Problem description: Copy out the lines of all the records below word for word, leaving the pictures out.

** start of Information provided **

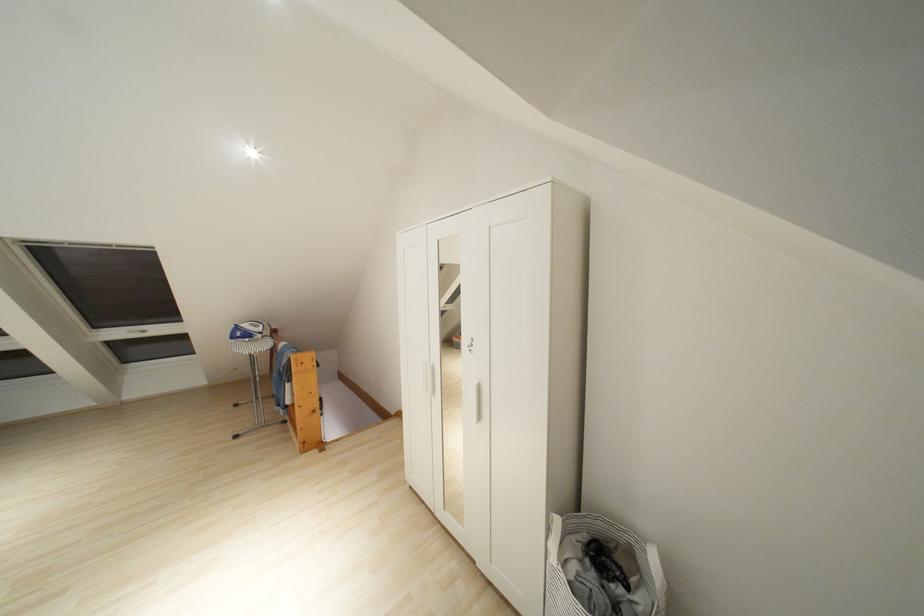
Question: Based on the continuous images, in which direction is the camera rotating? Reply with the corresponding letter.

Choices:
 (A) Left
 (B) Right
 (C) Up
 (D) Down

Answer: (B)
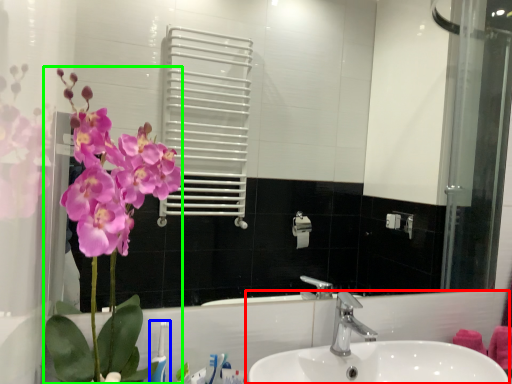
Question: Which object is the farthest from sink (highlighted by a red box)? Choose among these: toothbrush (highlighted by a blue box) or floral arrangement (highlighted by a green box).

Choices:
 (A) toothbrush
 (B) floral arrangement

Answer: (B)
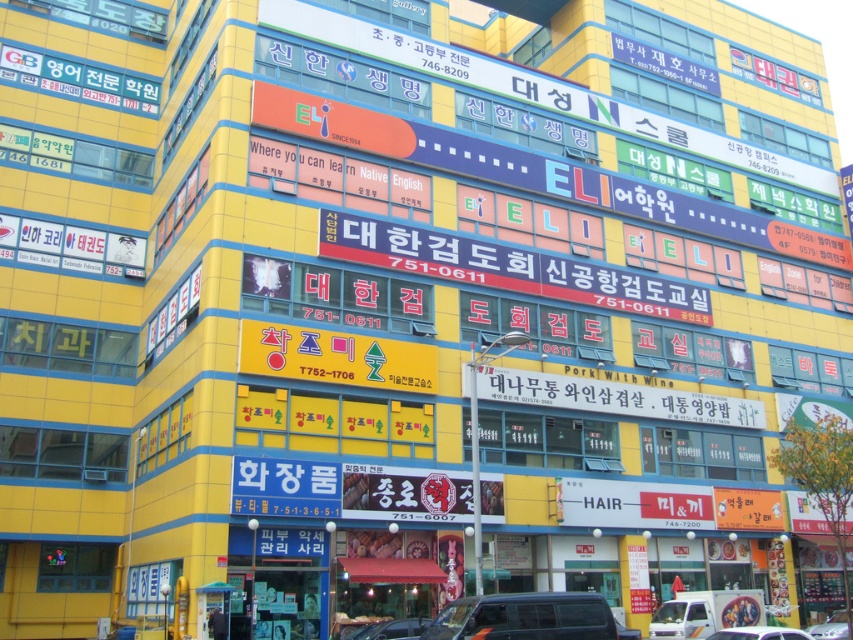
You are a delivery driver who needs to park your shiny silver car at center in a tight space. There is a dark gray metallic van at center blocking your path. Can you maneuver around it to park?

The dark gray metallic van at center is in front of your shiny silver car at center, so you can maneuver around it by moving to the sides since it is blocking your path directly.

You are a delivery driver who needs to park your vehicle between two other vehicles in the image. You have a dark gray metallic van at center and a shiny silver car at center. Which one should you park to the left of?

You should park to the left of the shiny silver car at center because the dark gray metallic van at center is already positioned on its left side.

** end of Information provided **

Solution for this task:
Question: Based on the continuous images, in which direction is the camera rotating? Reply with the corresponding letter.

Choices:
 (A) Left
 (B) Right
 (C) Up
 (D) Down

Answer: (B)
Question: Which object is the farthest from sink (highlighted by a red box)? Choose among these: toothbrush (highlighted by a blue box) or floral arrangement (highlighted by a green box).

Choices:
 (A) toothbrush
 (B) floral arrangement

Answer: (B)
You are a delivery driver who needs to park your shiny silver car at center in a tight space. There is a dark gray metallic van at center blocking your path. Can you maneuver around it to park?

The dark gray metallic van at center is in front of your shiny silver car at center, so you can maneuver around it by moving to the sides since it is blocking your path directly.

You are a delivery driver who needs to park your vehicle between two other vehicles in the image. You have a dark gray metallic van at center and a shiny silver car at center. Which one should you park to the left of?

You should park to the left of the shiny silver car at center because the dark gray metallic van at center is already positioned on its left side.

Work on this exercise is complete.